***** Data in this exercise *****

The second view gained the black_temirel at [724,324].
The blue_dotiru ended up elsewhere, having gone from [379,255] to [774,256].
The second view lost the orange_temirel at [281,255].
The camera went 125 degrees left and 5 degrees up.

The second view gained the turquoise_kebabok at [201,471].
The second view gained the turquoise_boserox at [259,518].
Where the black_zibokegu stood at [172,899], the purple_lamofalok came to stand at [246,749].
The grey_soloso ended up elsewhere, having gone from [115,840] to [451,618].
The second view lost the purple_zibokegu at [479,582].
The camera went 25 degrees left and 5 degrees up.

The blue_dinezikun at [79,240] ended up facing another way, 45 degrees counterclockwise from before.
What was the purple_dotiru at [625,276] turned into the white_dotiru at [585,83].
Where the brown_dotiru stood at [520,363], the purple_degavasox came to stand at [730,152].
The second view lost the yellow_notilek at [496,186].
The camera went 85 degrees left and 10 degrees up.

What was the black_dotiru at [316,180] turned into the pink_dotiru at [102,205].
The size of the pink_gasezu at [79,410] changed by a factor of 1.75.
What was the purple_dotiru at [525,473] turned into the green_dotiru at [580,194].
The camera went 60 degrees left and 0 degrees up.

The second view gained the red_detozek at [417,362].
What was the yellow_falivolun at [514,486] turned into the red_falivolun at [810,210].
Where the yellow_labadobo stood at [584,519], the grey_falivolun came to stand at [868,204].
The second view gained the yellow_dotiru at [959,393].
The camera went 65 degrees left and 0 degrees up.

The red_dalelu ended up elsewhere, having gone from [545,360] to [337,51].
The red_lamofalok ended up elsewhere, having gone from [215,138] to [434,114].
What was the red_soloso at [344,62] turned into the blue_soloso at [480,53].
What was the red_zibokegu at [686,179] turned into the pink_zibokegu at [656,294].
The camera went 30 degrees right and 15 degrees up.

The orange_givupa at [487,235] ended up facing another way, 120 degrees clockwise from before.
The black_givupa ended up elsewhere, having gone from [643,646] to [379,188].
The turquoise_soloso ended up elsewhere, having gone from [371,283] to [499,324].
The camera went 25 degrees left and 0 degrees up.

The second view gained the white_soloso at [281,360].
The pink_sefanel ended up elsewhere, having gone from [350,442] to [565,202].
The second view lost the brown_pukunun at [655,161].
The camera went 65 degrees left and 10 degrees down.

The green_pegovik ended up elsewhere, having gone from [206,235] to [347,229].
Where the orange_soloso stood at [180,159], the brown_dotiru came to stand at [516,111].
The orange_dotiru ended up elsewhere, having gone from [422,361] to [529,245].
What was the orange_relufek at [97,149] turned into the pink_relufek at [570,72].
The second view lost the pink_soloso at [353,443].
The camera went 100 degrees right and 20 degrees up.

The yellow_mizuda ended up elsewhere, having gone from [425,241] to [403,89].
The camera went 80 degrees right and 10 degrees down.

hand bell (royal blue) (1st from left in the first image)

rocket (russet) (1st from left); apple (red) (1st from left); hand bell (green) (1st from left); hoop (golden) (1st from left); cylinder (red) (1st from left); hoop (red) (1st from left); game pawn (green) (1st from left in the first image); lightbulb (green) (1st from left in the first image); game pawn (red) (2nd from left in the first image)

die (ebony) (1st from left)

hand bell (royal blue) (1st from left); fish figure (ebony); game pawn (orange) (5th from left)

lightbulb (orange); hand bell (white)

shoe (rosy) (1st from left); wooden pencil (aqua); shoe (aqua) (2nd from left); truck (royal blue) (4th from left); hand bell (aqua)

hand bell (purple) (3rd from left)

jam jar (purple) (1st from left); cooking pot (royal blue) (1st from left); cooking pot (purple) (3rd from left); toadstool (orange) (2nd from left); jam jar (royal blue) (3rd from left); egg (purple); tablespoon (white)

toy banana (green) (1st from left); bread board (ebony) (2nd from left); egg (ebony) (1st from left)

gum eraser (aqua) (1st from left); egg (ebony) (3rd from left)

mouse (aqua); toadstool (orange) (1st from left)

*****

■ **What you need to do**
Having read the records above, reproduce each one exactly.

■ **Solved problem**
The second view gained the black_temirel at [724,324].
The blue_dotiru ended up elsewhere, having gone from [379,255] to [774,256].
The second view lost the orange_temirel at [281,255].
The camera went 125 degrees left and 5 degrees up.

The second view gained the turquoise_kebabok at [201,471].
The second view gained the turquoise_boserox at [259,518].
Where the black_zibokegu stood at [172,899], the purple_lamofalok came to stand at [246,749].
The grey_soloso ended up elsewhere, having gone from [115,840] to [451,618].
The second view lost the purple_zibokegu at [479,582].
The camera went 25 degrees left and 5 degrees up.

The blue_dinezikun at [79,240] ended up facing another way, 45 degrees counterclockwise from before.
What was the purple_dotiru at [625,276] turned into the white_dotiru at [585,83].
Where the brown_dotiru stood at [520,363], the purple_degavasox came to stand at [730,152].
The second view lost the yellow_notilek at [496,186].
The camera went 85 degrees left and 10 degrees up.

What was the black_dotiru at [316,180] turned into the pink_dotiru at [102,205].
The size of the pink_gasezu at [79,410] changed by a factor of 1.75.
What was the purple_dotiru at [525,473] turned into the green_dotiru at [580,194].
The camera went 60 degrees left and 0 degrees up.

The second view gained the red_detozek at [417,362].
What was the yellow_falivolun at [514,486] turned into the red_falivolun at [810,210].
Where the yellow_labadobo stood at [584,519], the grey_falivolun came to stand at [868,204].
The second view gained the yellow_dotiru at [959,393].
The camera went 65 degrees left and 0 degrees up.

The red_dalelu ended up elsewhere, having gone from [545,360] to [337,51].
The red_lamofalok ended up elsewhere, having gone from [215,138] to [434,114].
What was the red_soloso at [344,62] turned into the blue_soloso at [480,53].
What was the red_zibokegu at [686,179] turned into the pink_zibokegu at [656,294].
The camera went 30 degrees right and 15 degrees up.

The orange_givupa at [487,235] ended up facing another way, 120 degrees clockwise from before.
The black_givupa ended up elsewhere, having gone from [643,646] to [379,188].
The turquoise_soloso ended up elsewhere, having gone from [371,283] to [499,324].
The camera went 25 degrees left and 0 degrees up.

The second view gained the white_soloso at [281,360].
The pink_sefanel ended up elsewhere, having gone from [350,442] to [565,202].
The second view lost the brown_pukunun at [655,161].
The camera went 65 degrees left and 10 degrees down.

The green_pegovik ended up elsewhere, having gone from [206,235] to [347,229].
Where the orange_soloso stood at [180,159], the brown_dotiru came to stand at [516,111].
The orange_dotiru ended up elsewhere, having gone from [422,361] to [529,245].
What was the orange_relufek at [97,149] turned into the pink_relufek at [570,72].
The second view lost the pink_soloso at [353,443].
The camera went 100 degrees right and 20 degrees up.

The yellow_mizuda ended up elsewhere, having gone from [425,241] to [403,89].
The camera went 80 degrees right and 10 degrees down.

hand bell (royal blue) (1st from left in the first image)

rocket (russet) (1st from left); apple (red) (1st from left); hand bell (green) (1st from left); hoop (golden) (1st from left); cylinder (red) (1st from left); hoop (red) (1st from left); game pawn (green) (1st from left in the first image); lightbulb (green) (1st from left in the first image); game pawn (red) (2nd from left in the first image)

die (ebony) (1st from left)

hand bell (royal blue) (1st from left); fish figure (ebony); game pawn (orange) (5th from left)

lightbulb (orange); hand bell (white)

shoe (rosy) (1st from left); wooden pencil (aqua); shoe (aqua) (2nd from left); truck (royal blue) (4th from left); hand bell (aqua)

hand bell (purple) (3rd from left)

jam jar (purple) (1st from left); cooking pot (royal blue) (1st from left); cooking pot (purple) (3rd from left); toadstool (orange) (2nd from left); jam jar (royal blue) (3rd from left); egg (purple); tablespoon (white)

toy banana (green) (1st from left); bread board (ebony) (2nd from left); egg (ebony) (1st from left)

gum eraser (aqua) (1st from left); egg (ebony) (3rd from left)

mouse (aqua); toadstool (orange) (1st from left)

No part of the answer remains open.